◆ ABOUT THIS TASK: For the entries that follow, state how many lines include the word "moved", giving the number and nothing else.

┌──

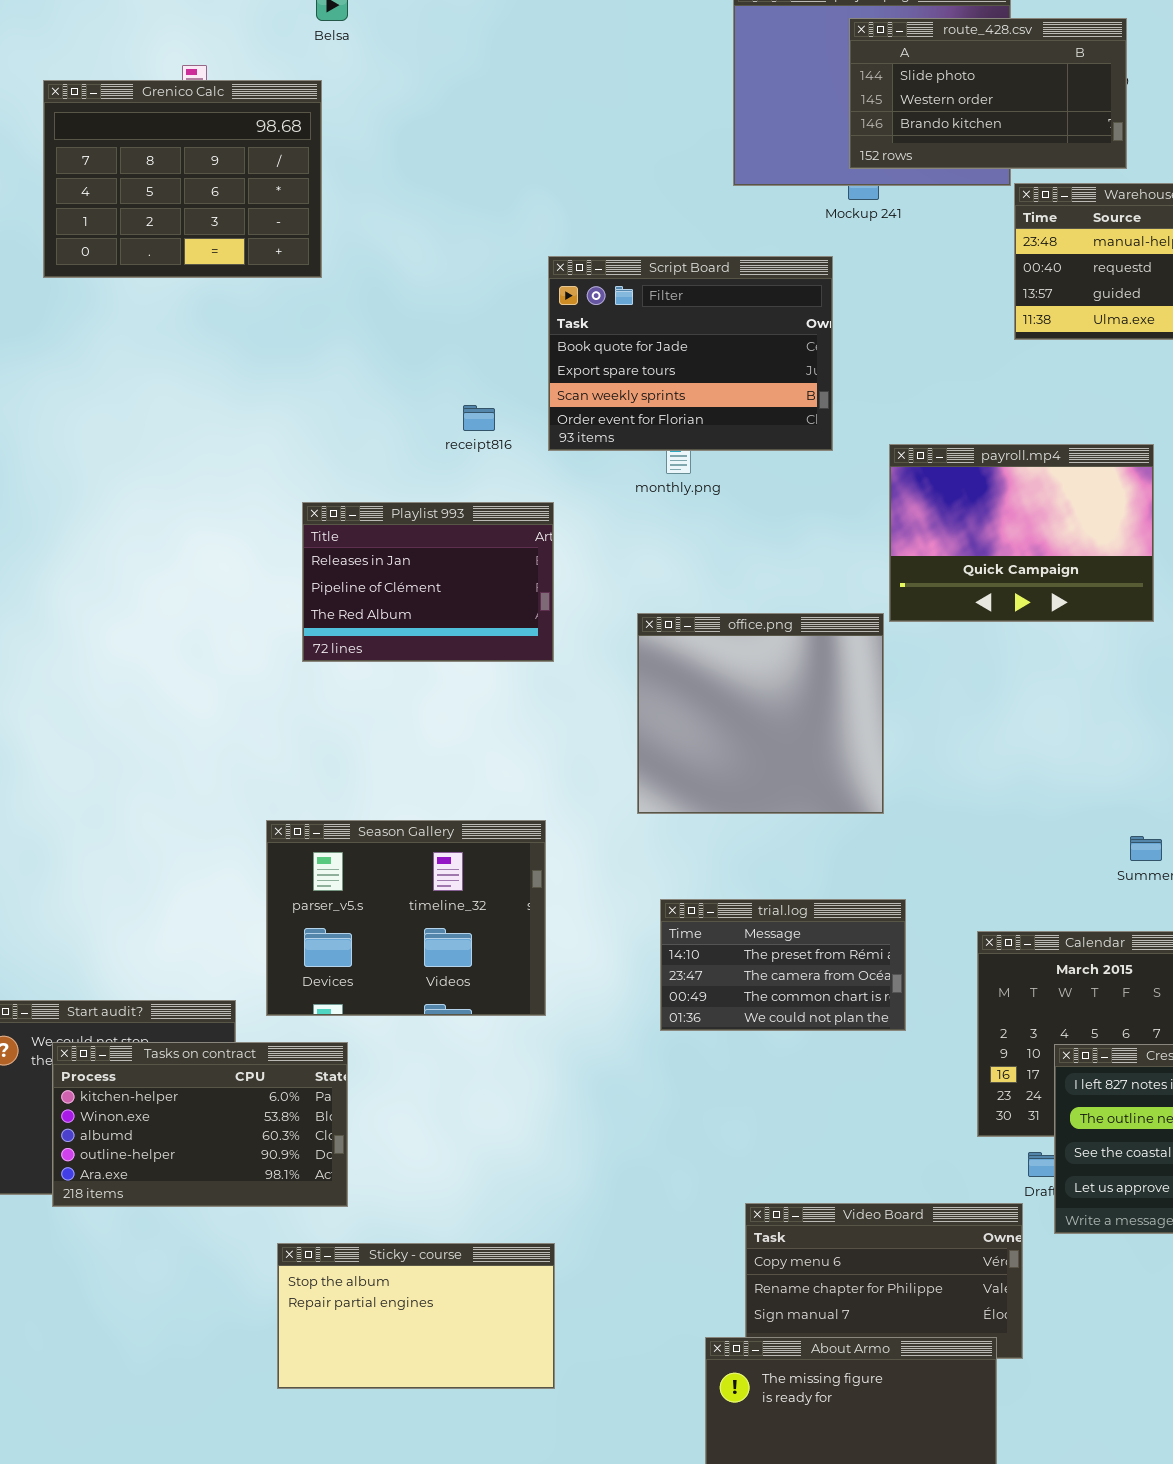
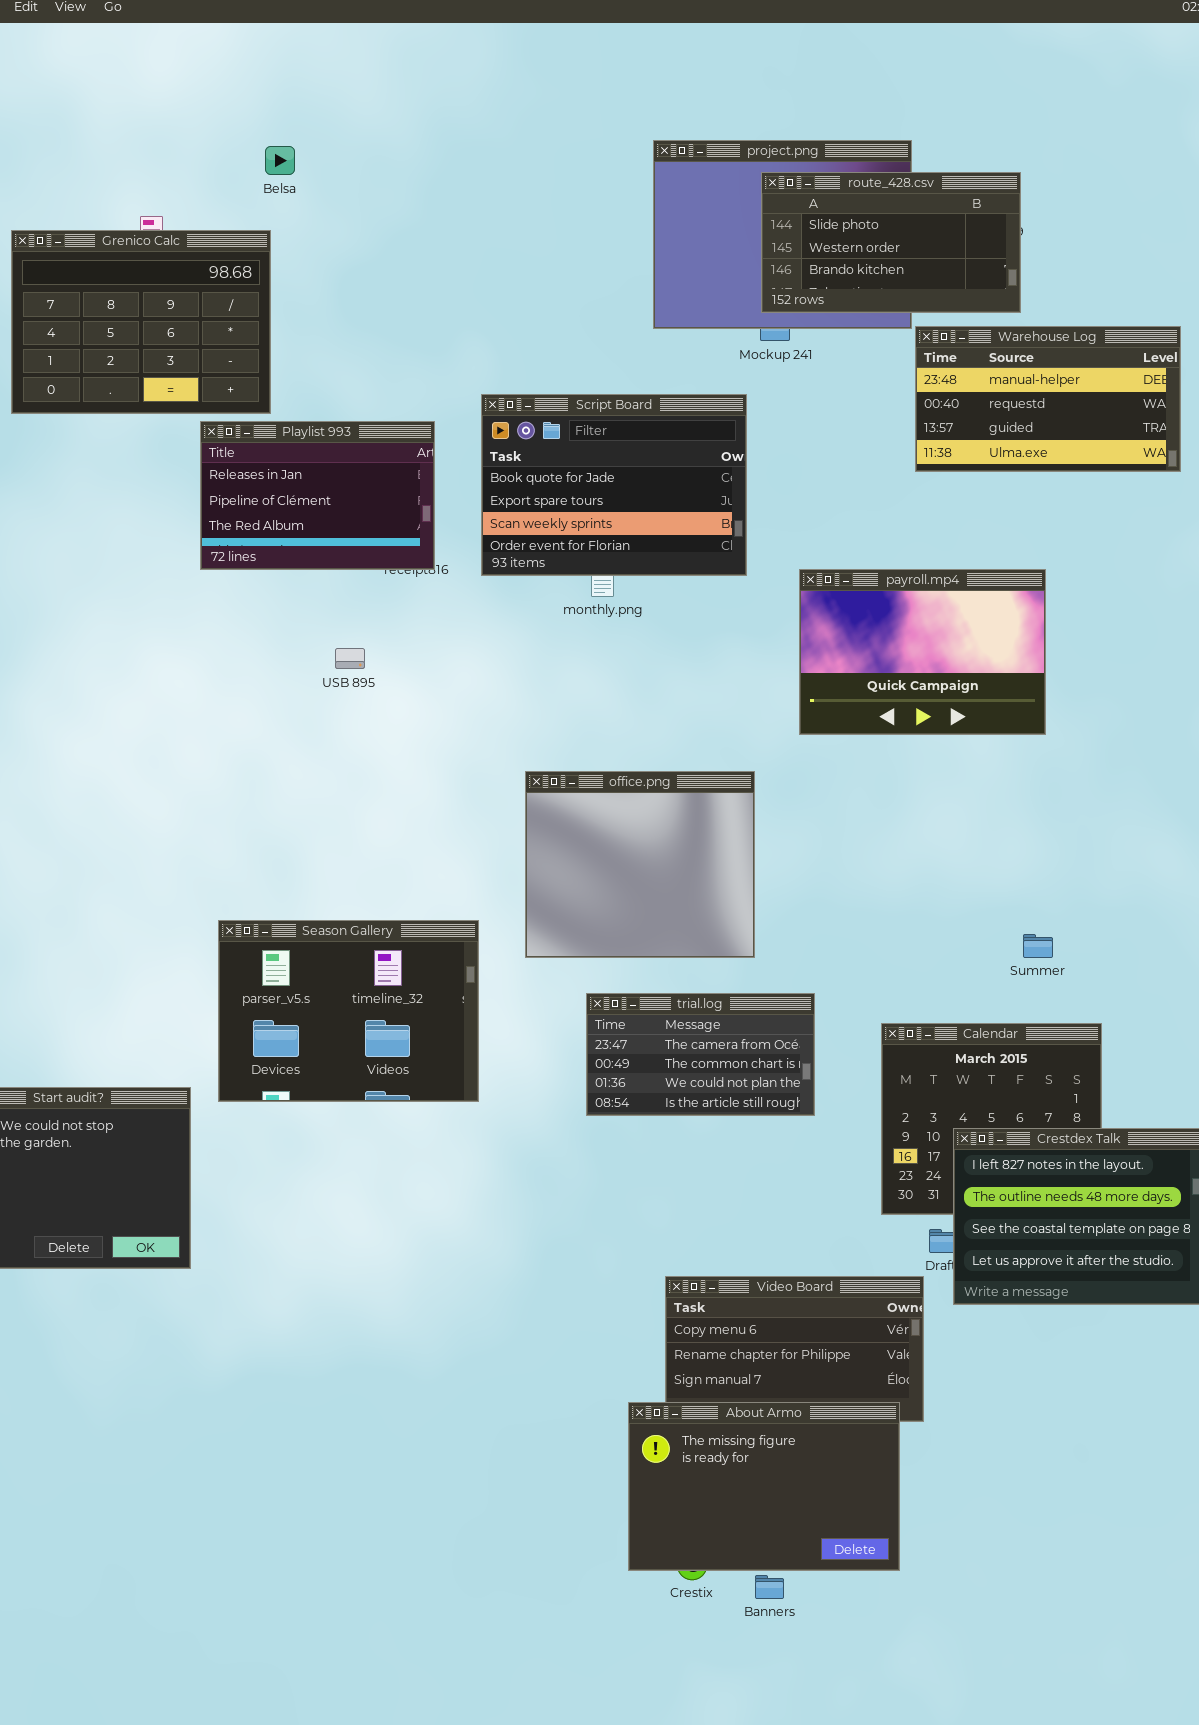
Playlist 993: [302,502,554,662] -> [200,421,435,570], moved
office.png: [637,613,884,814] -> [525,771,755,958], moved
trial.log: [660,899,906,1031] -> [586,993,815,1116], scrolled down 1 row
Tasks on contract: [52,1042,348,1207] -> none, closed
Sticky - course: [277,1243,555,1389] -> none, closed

└──

◆ WRITTEN SOLUTION: 2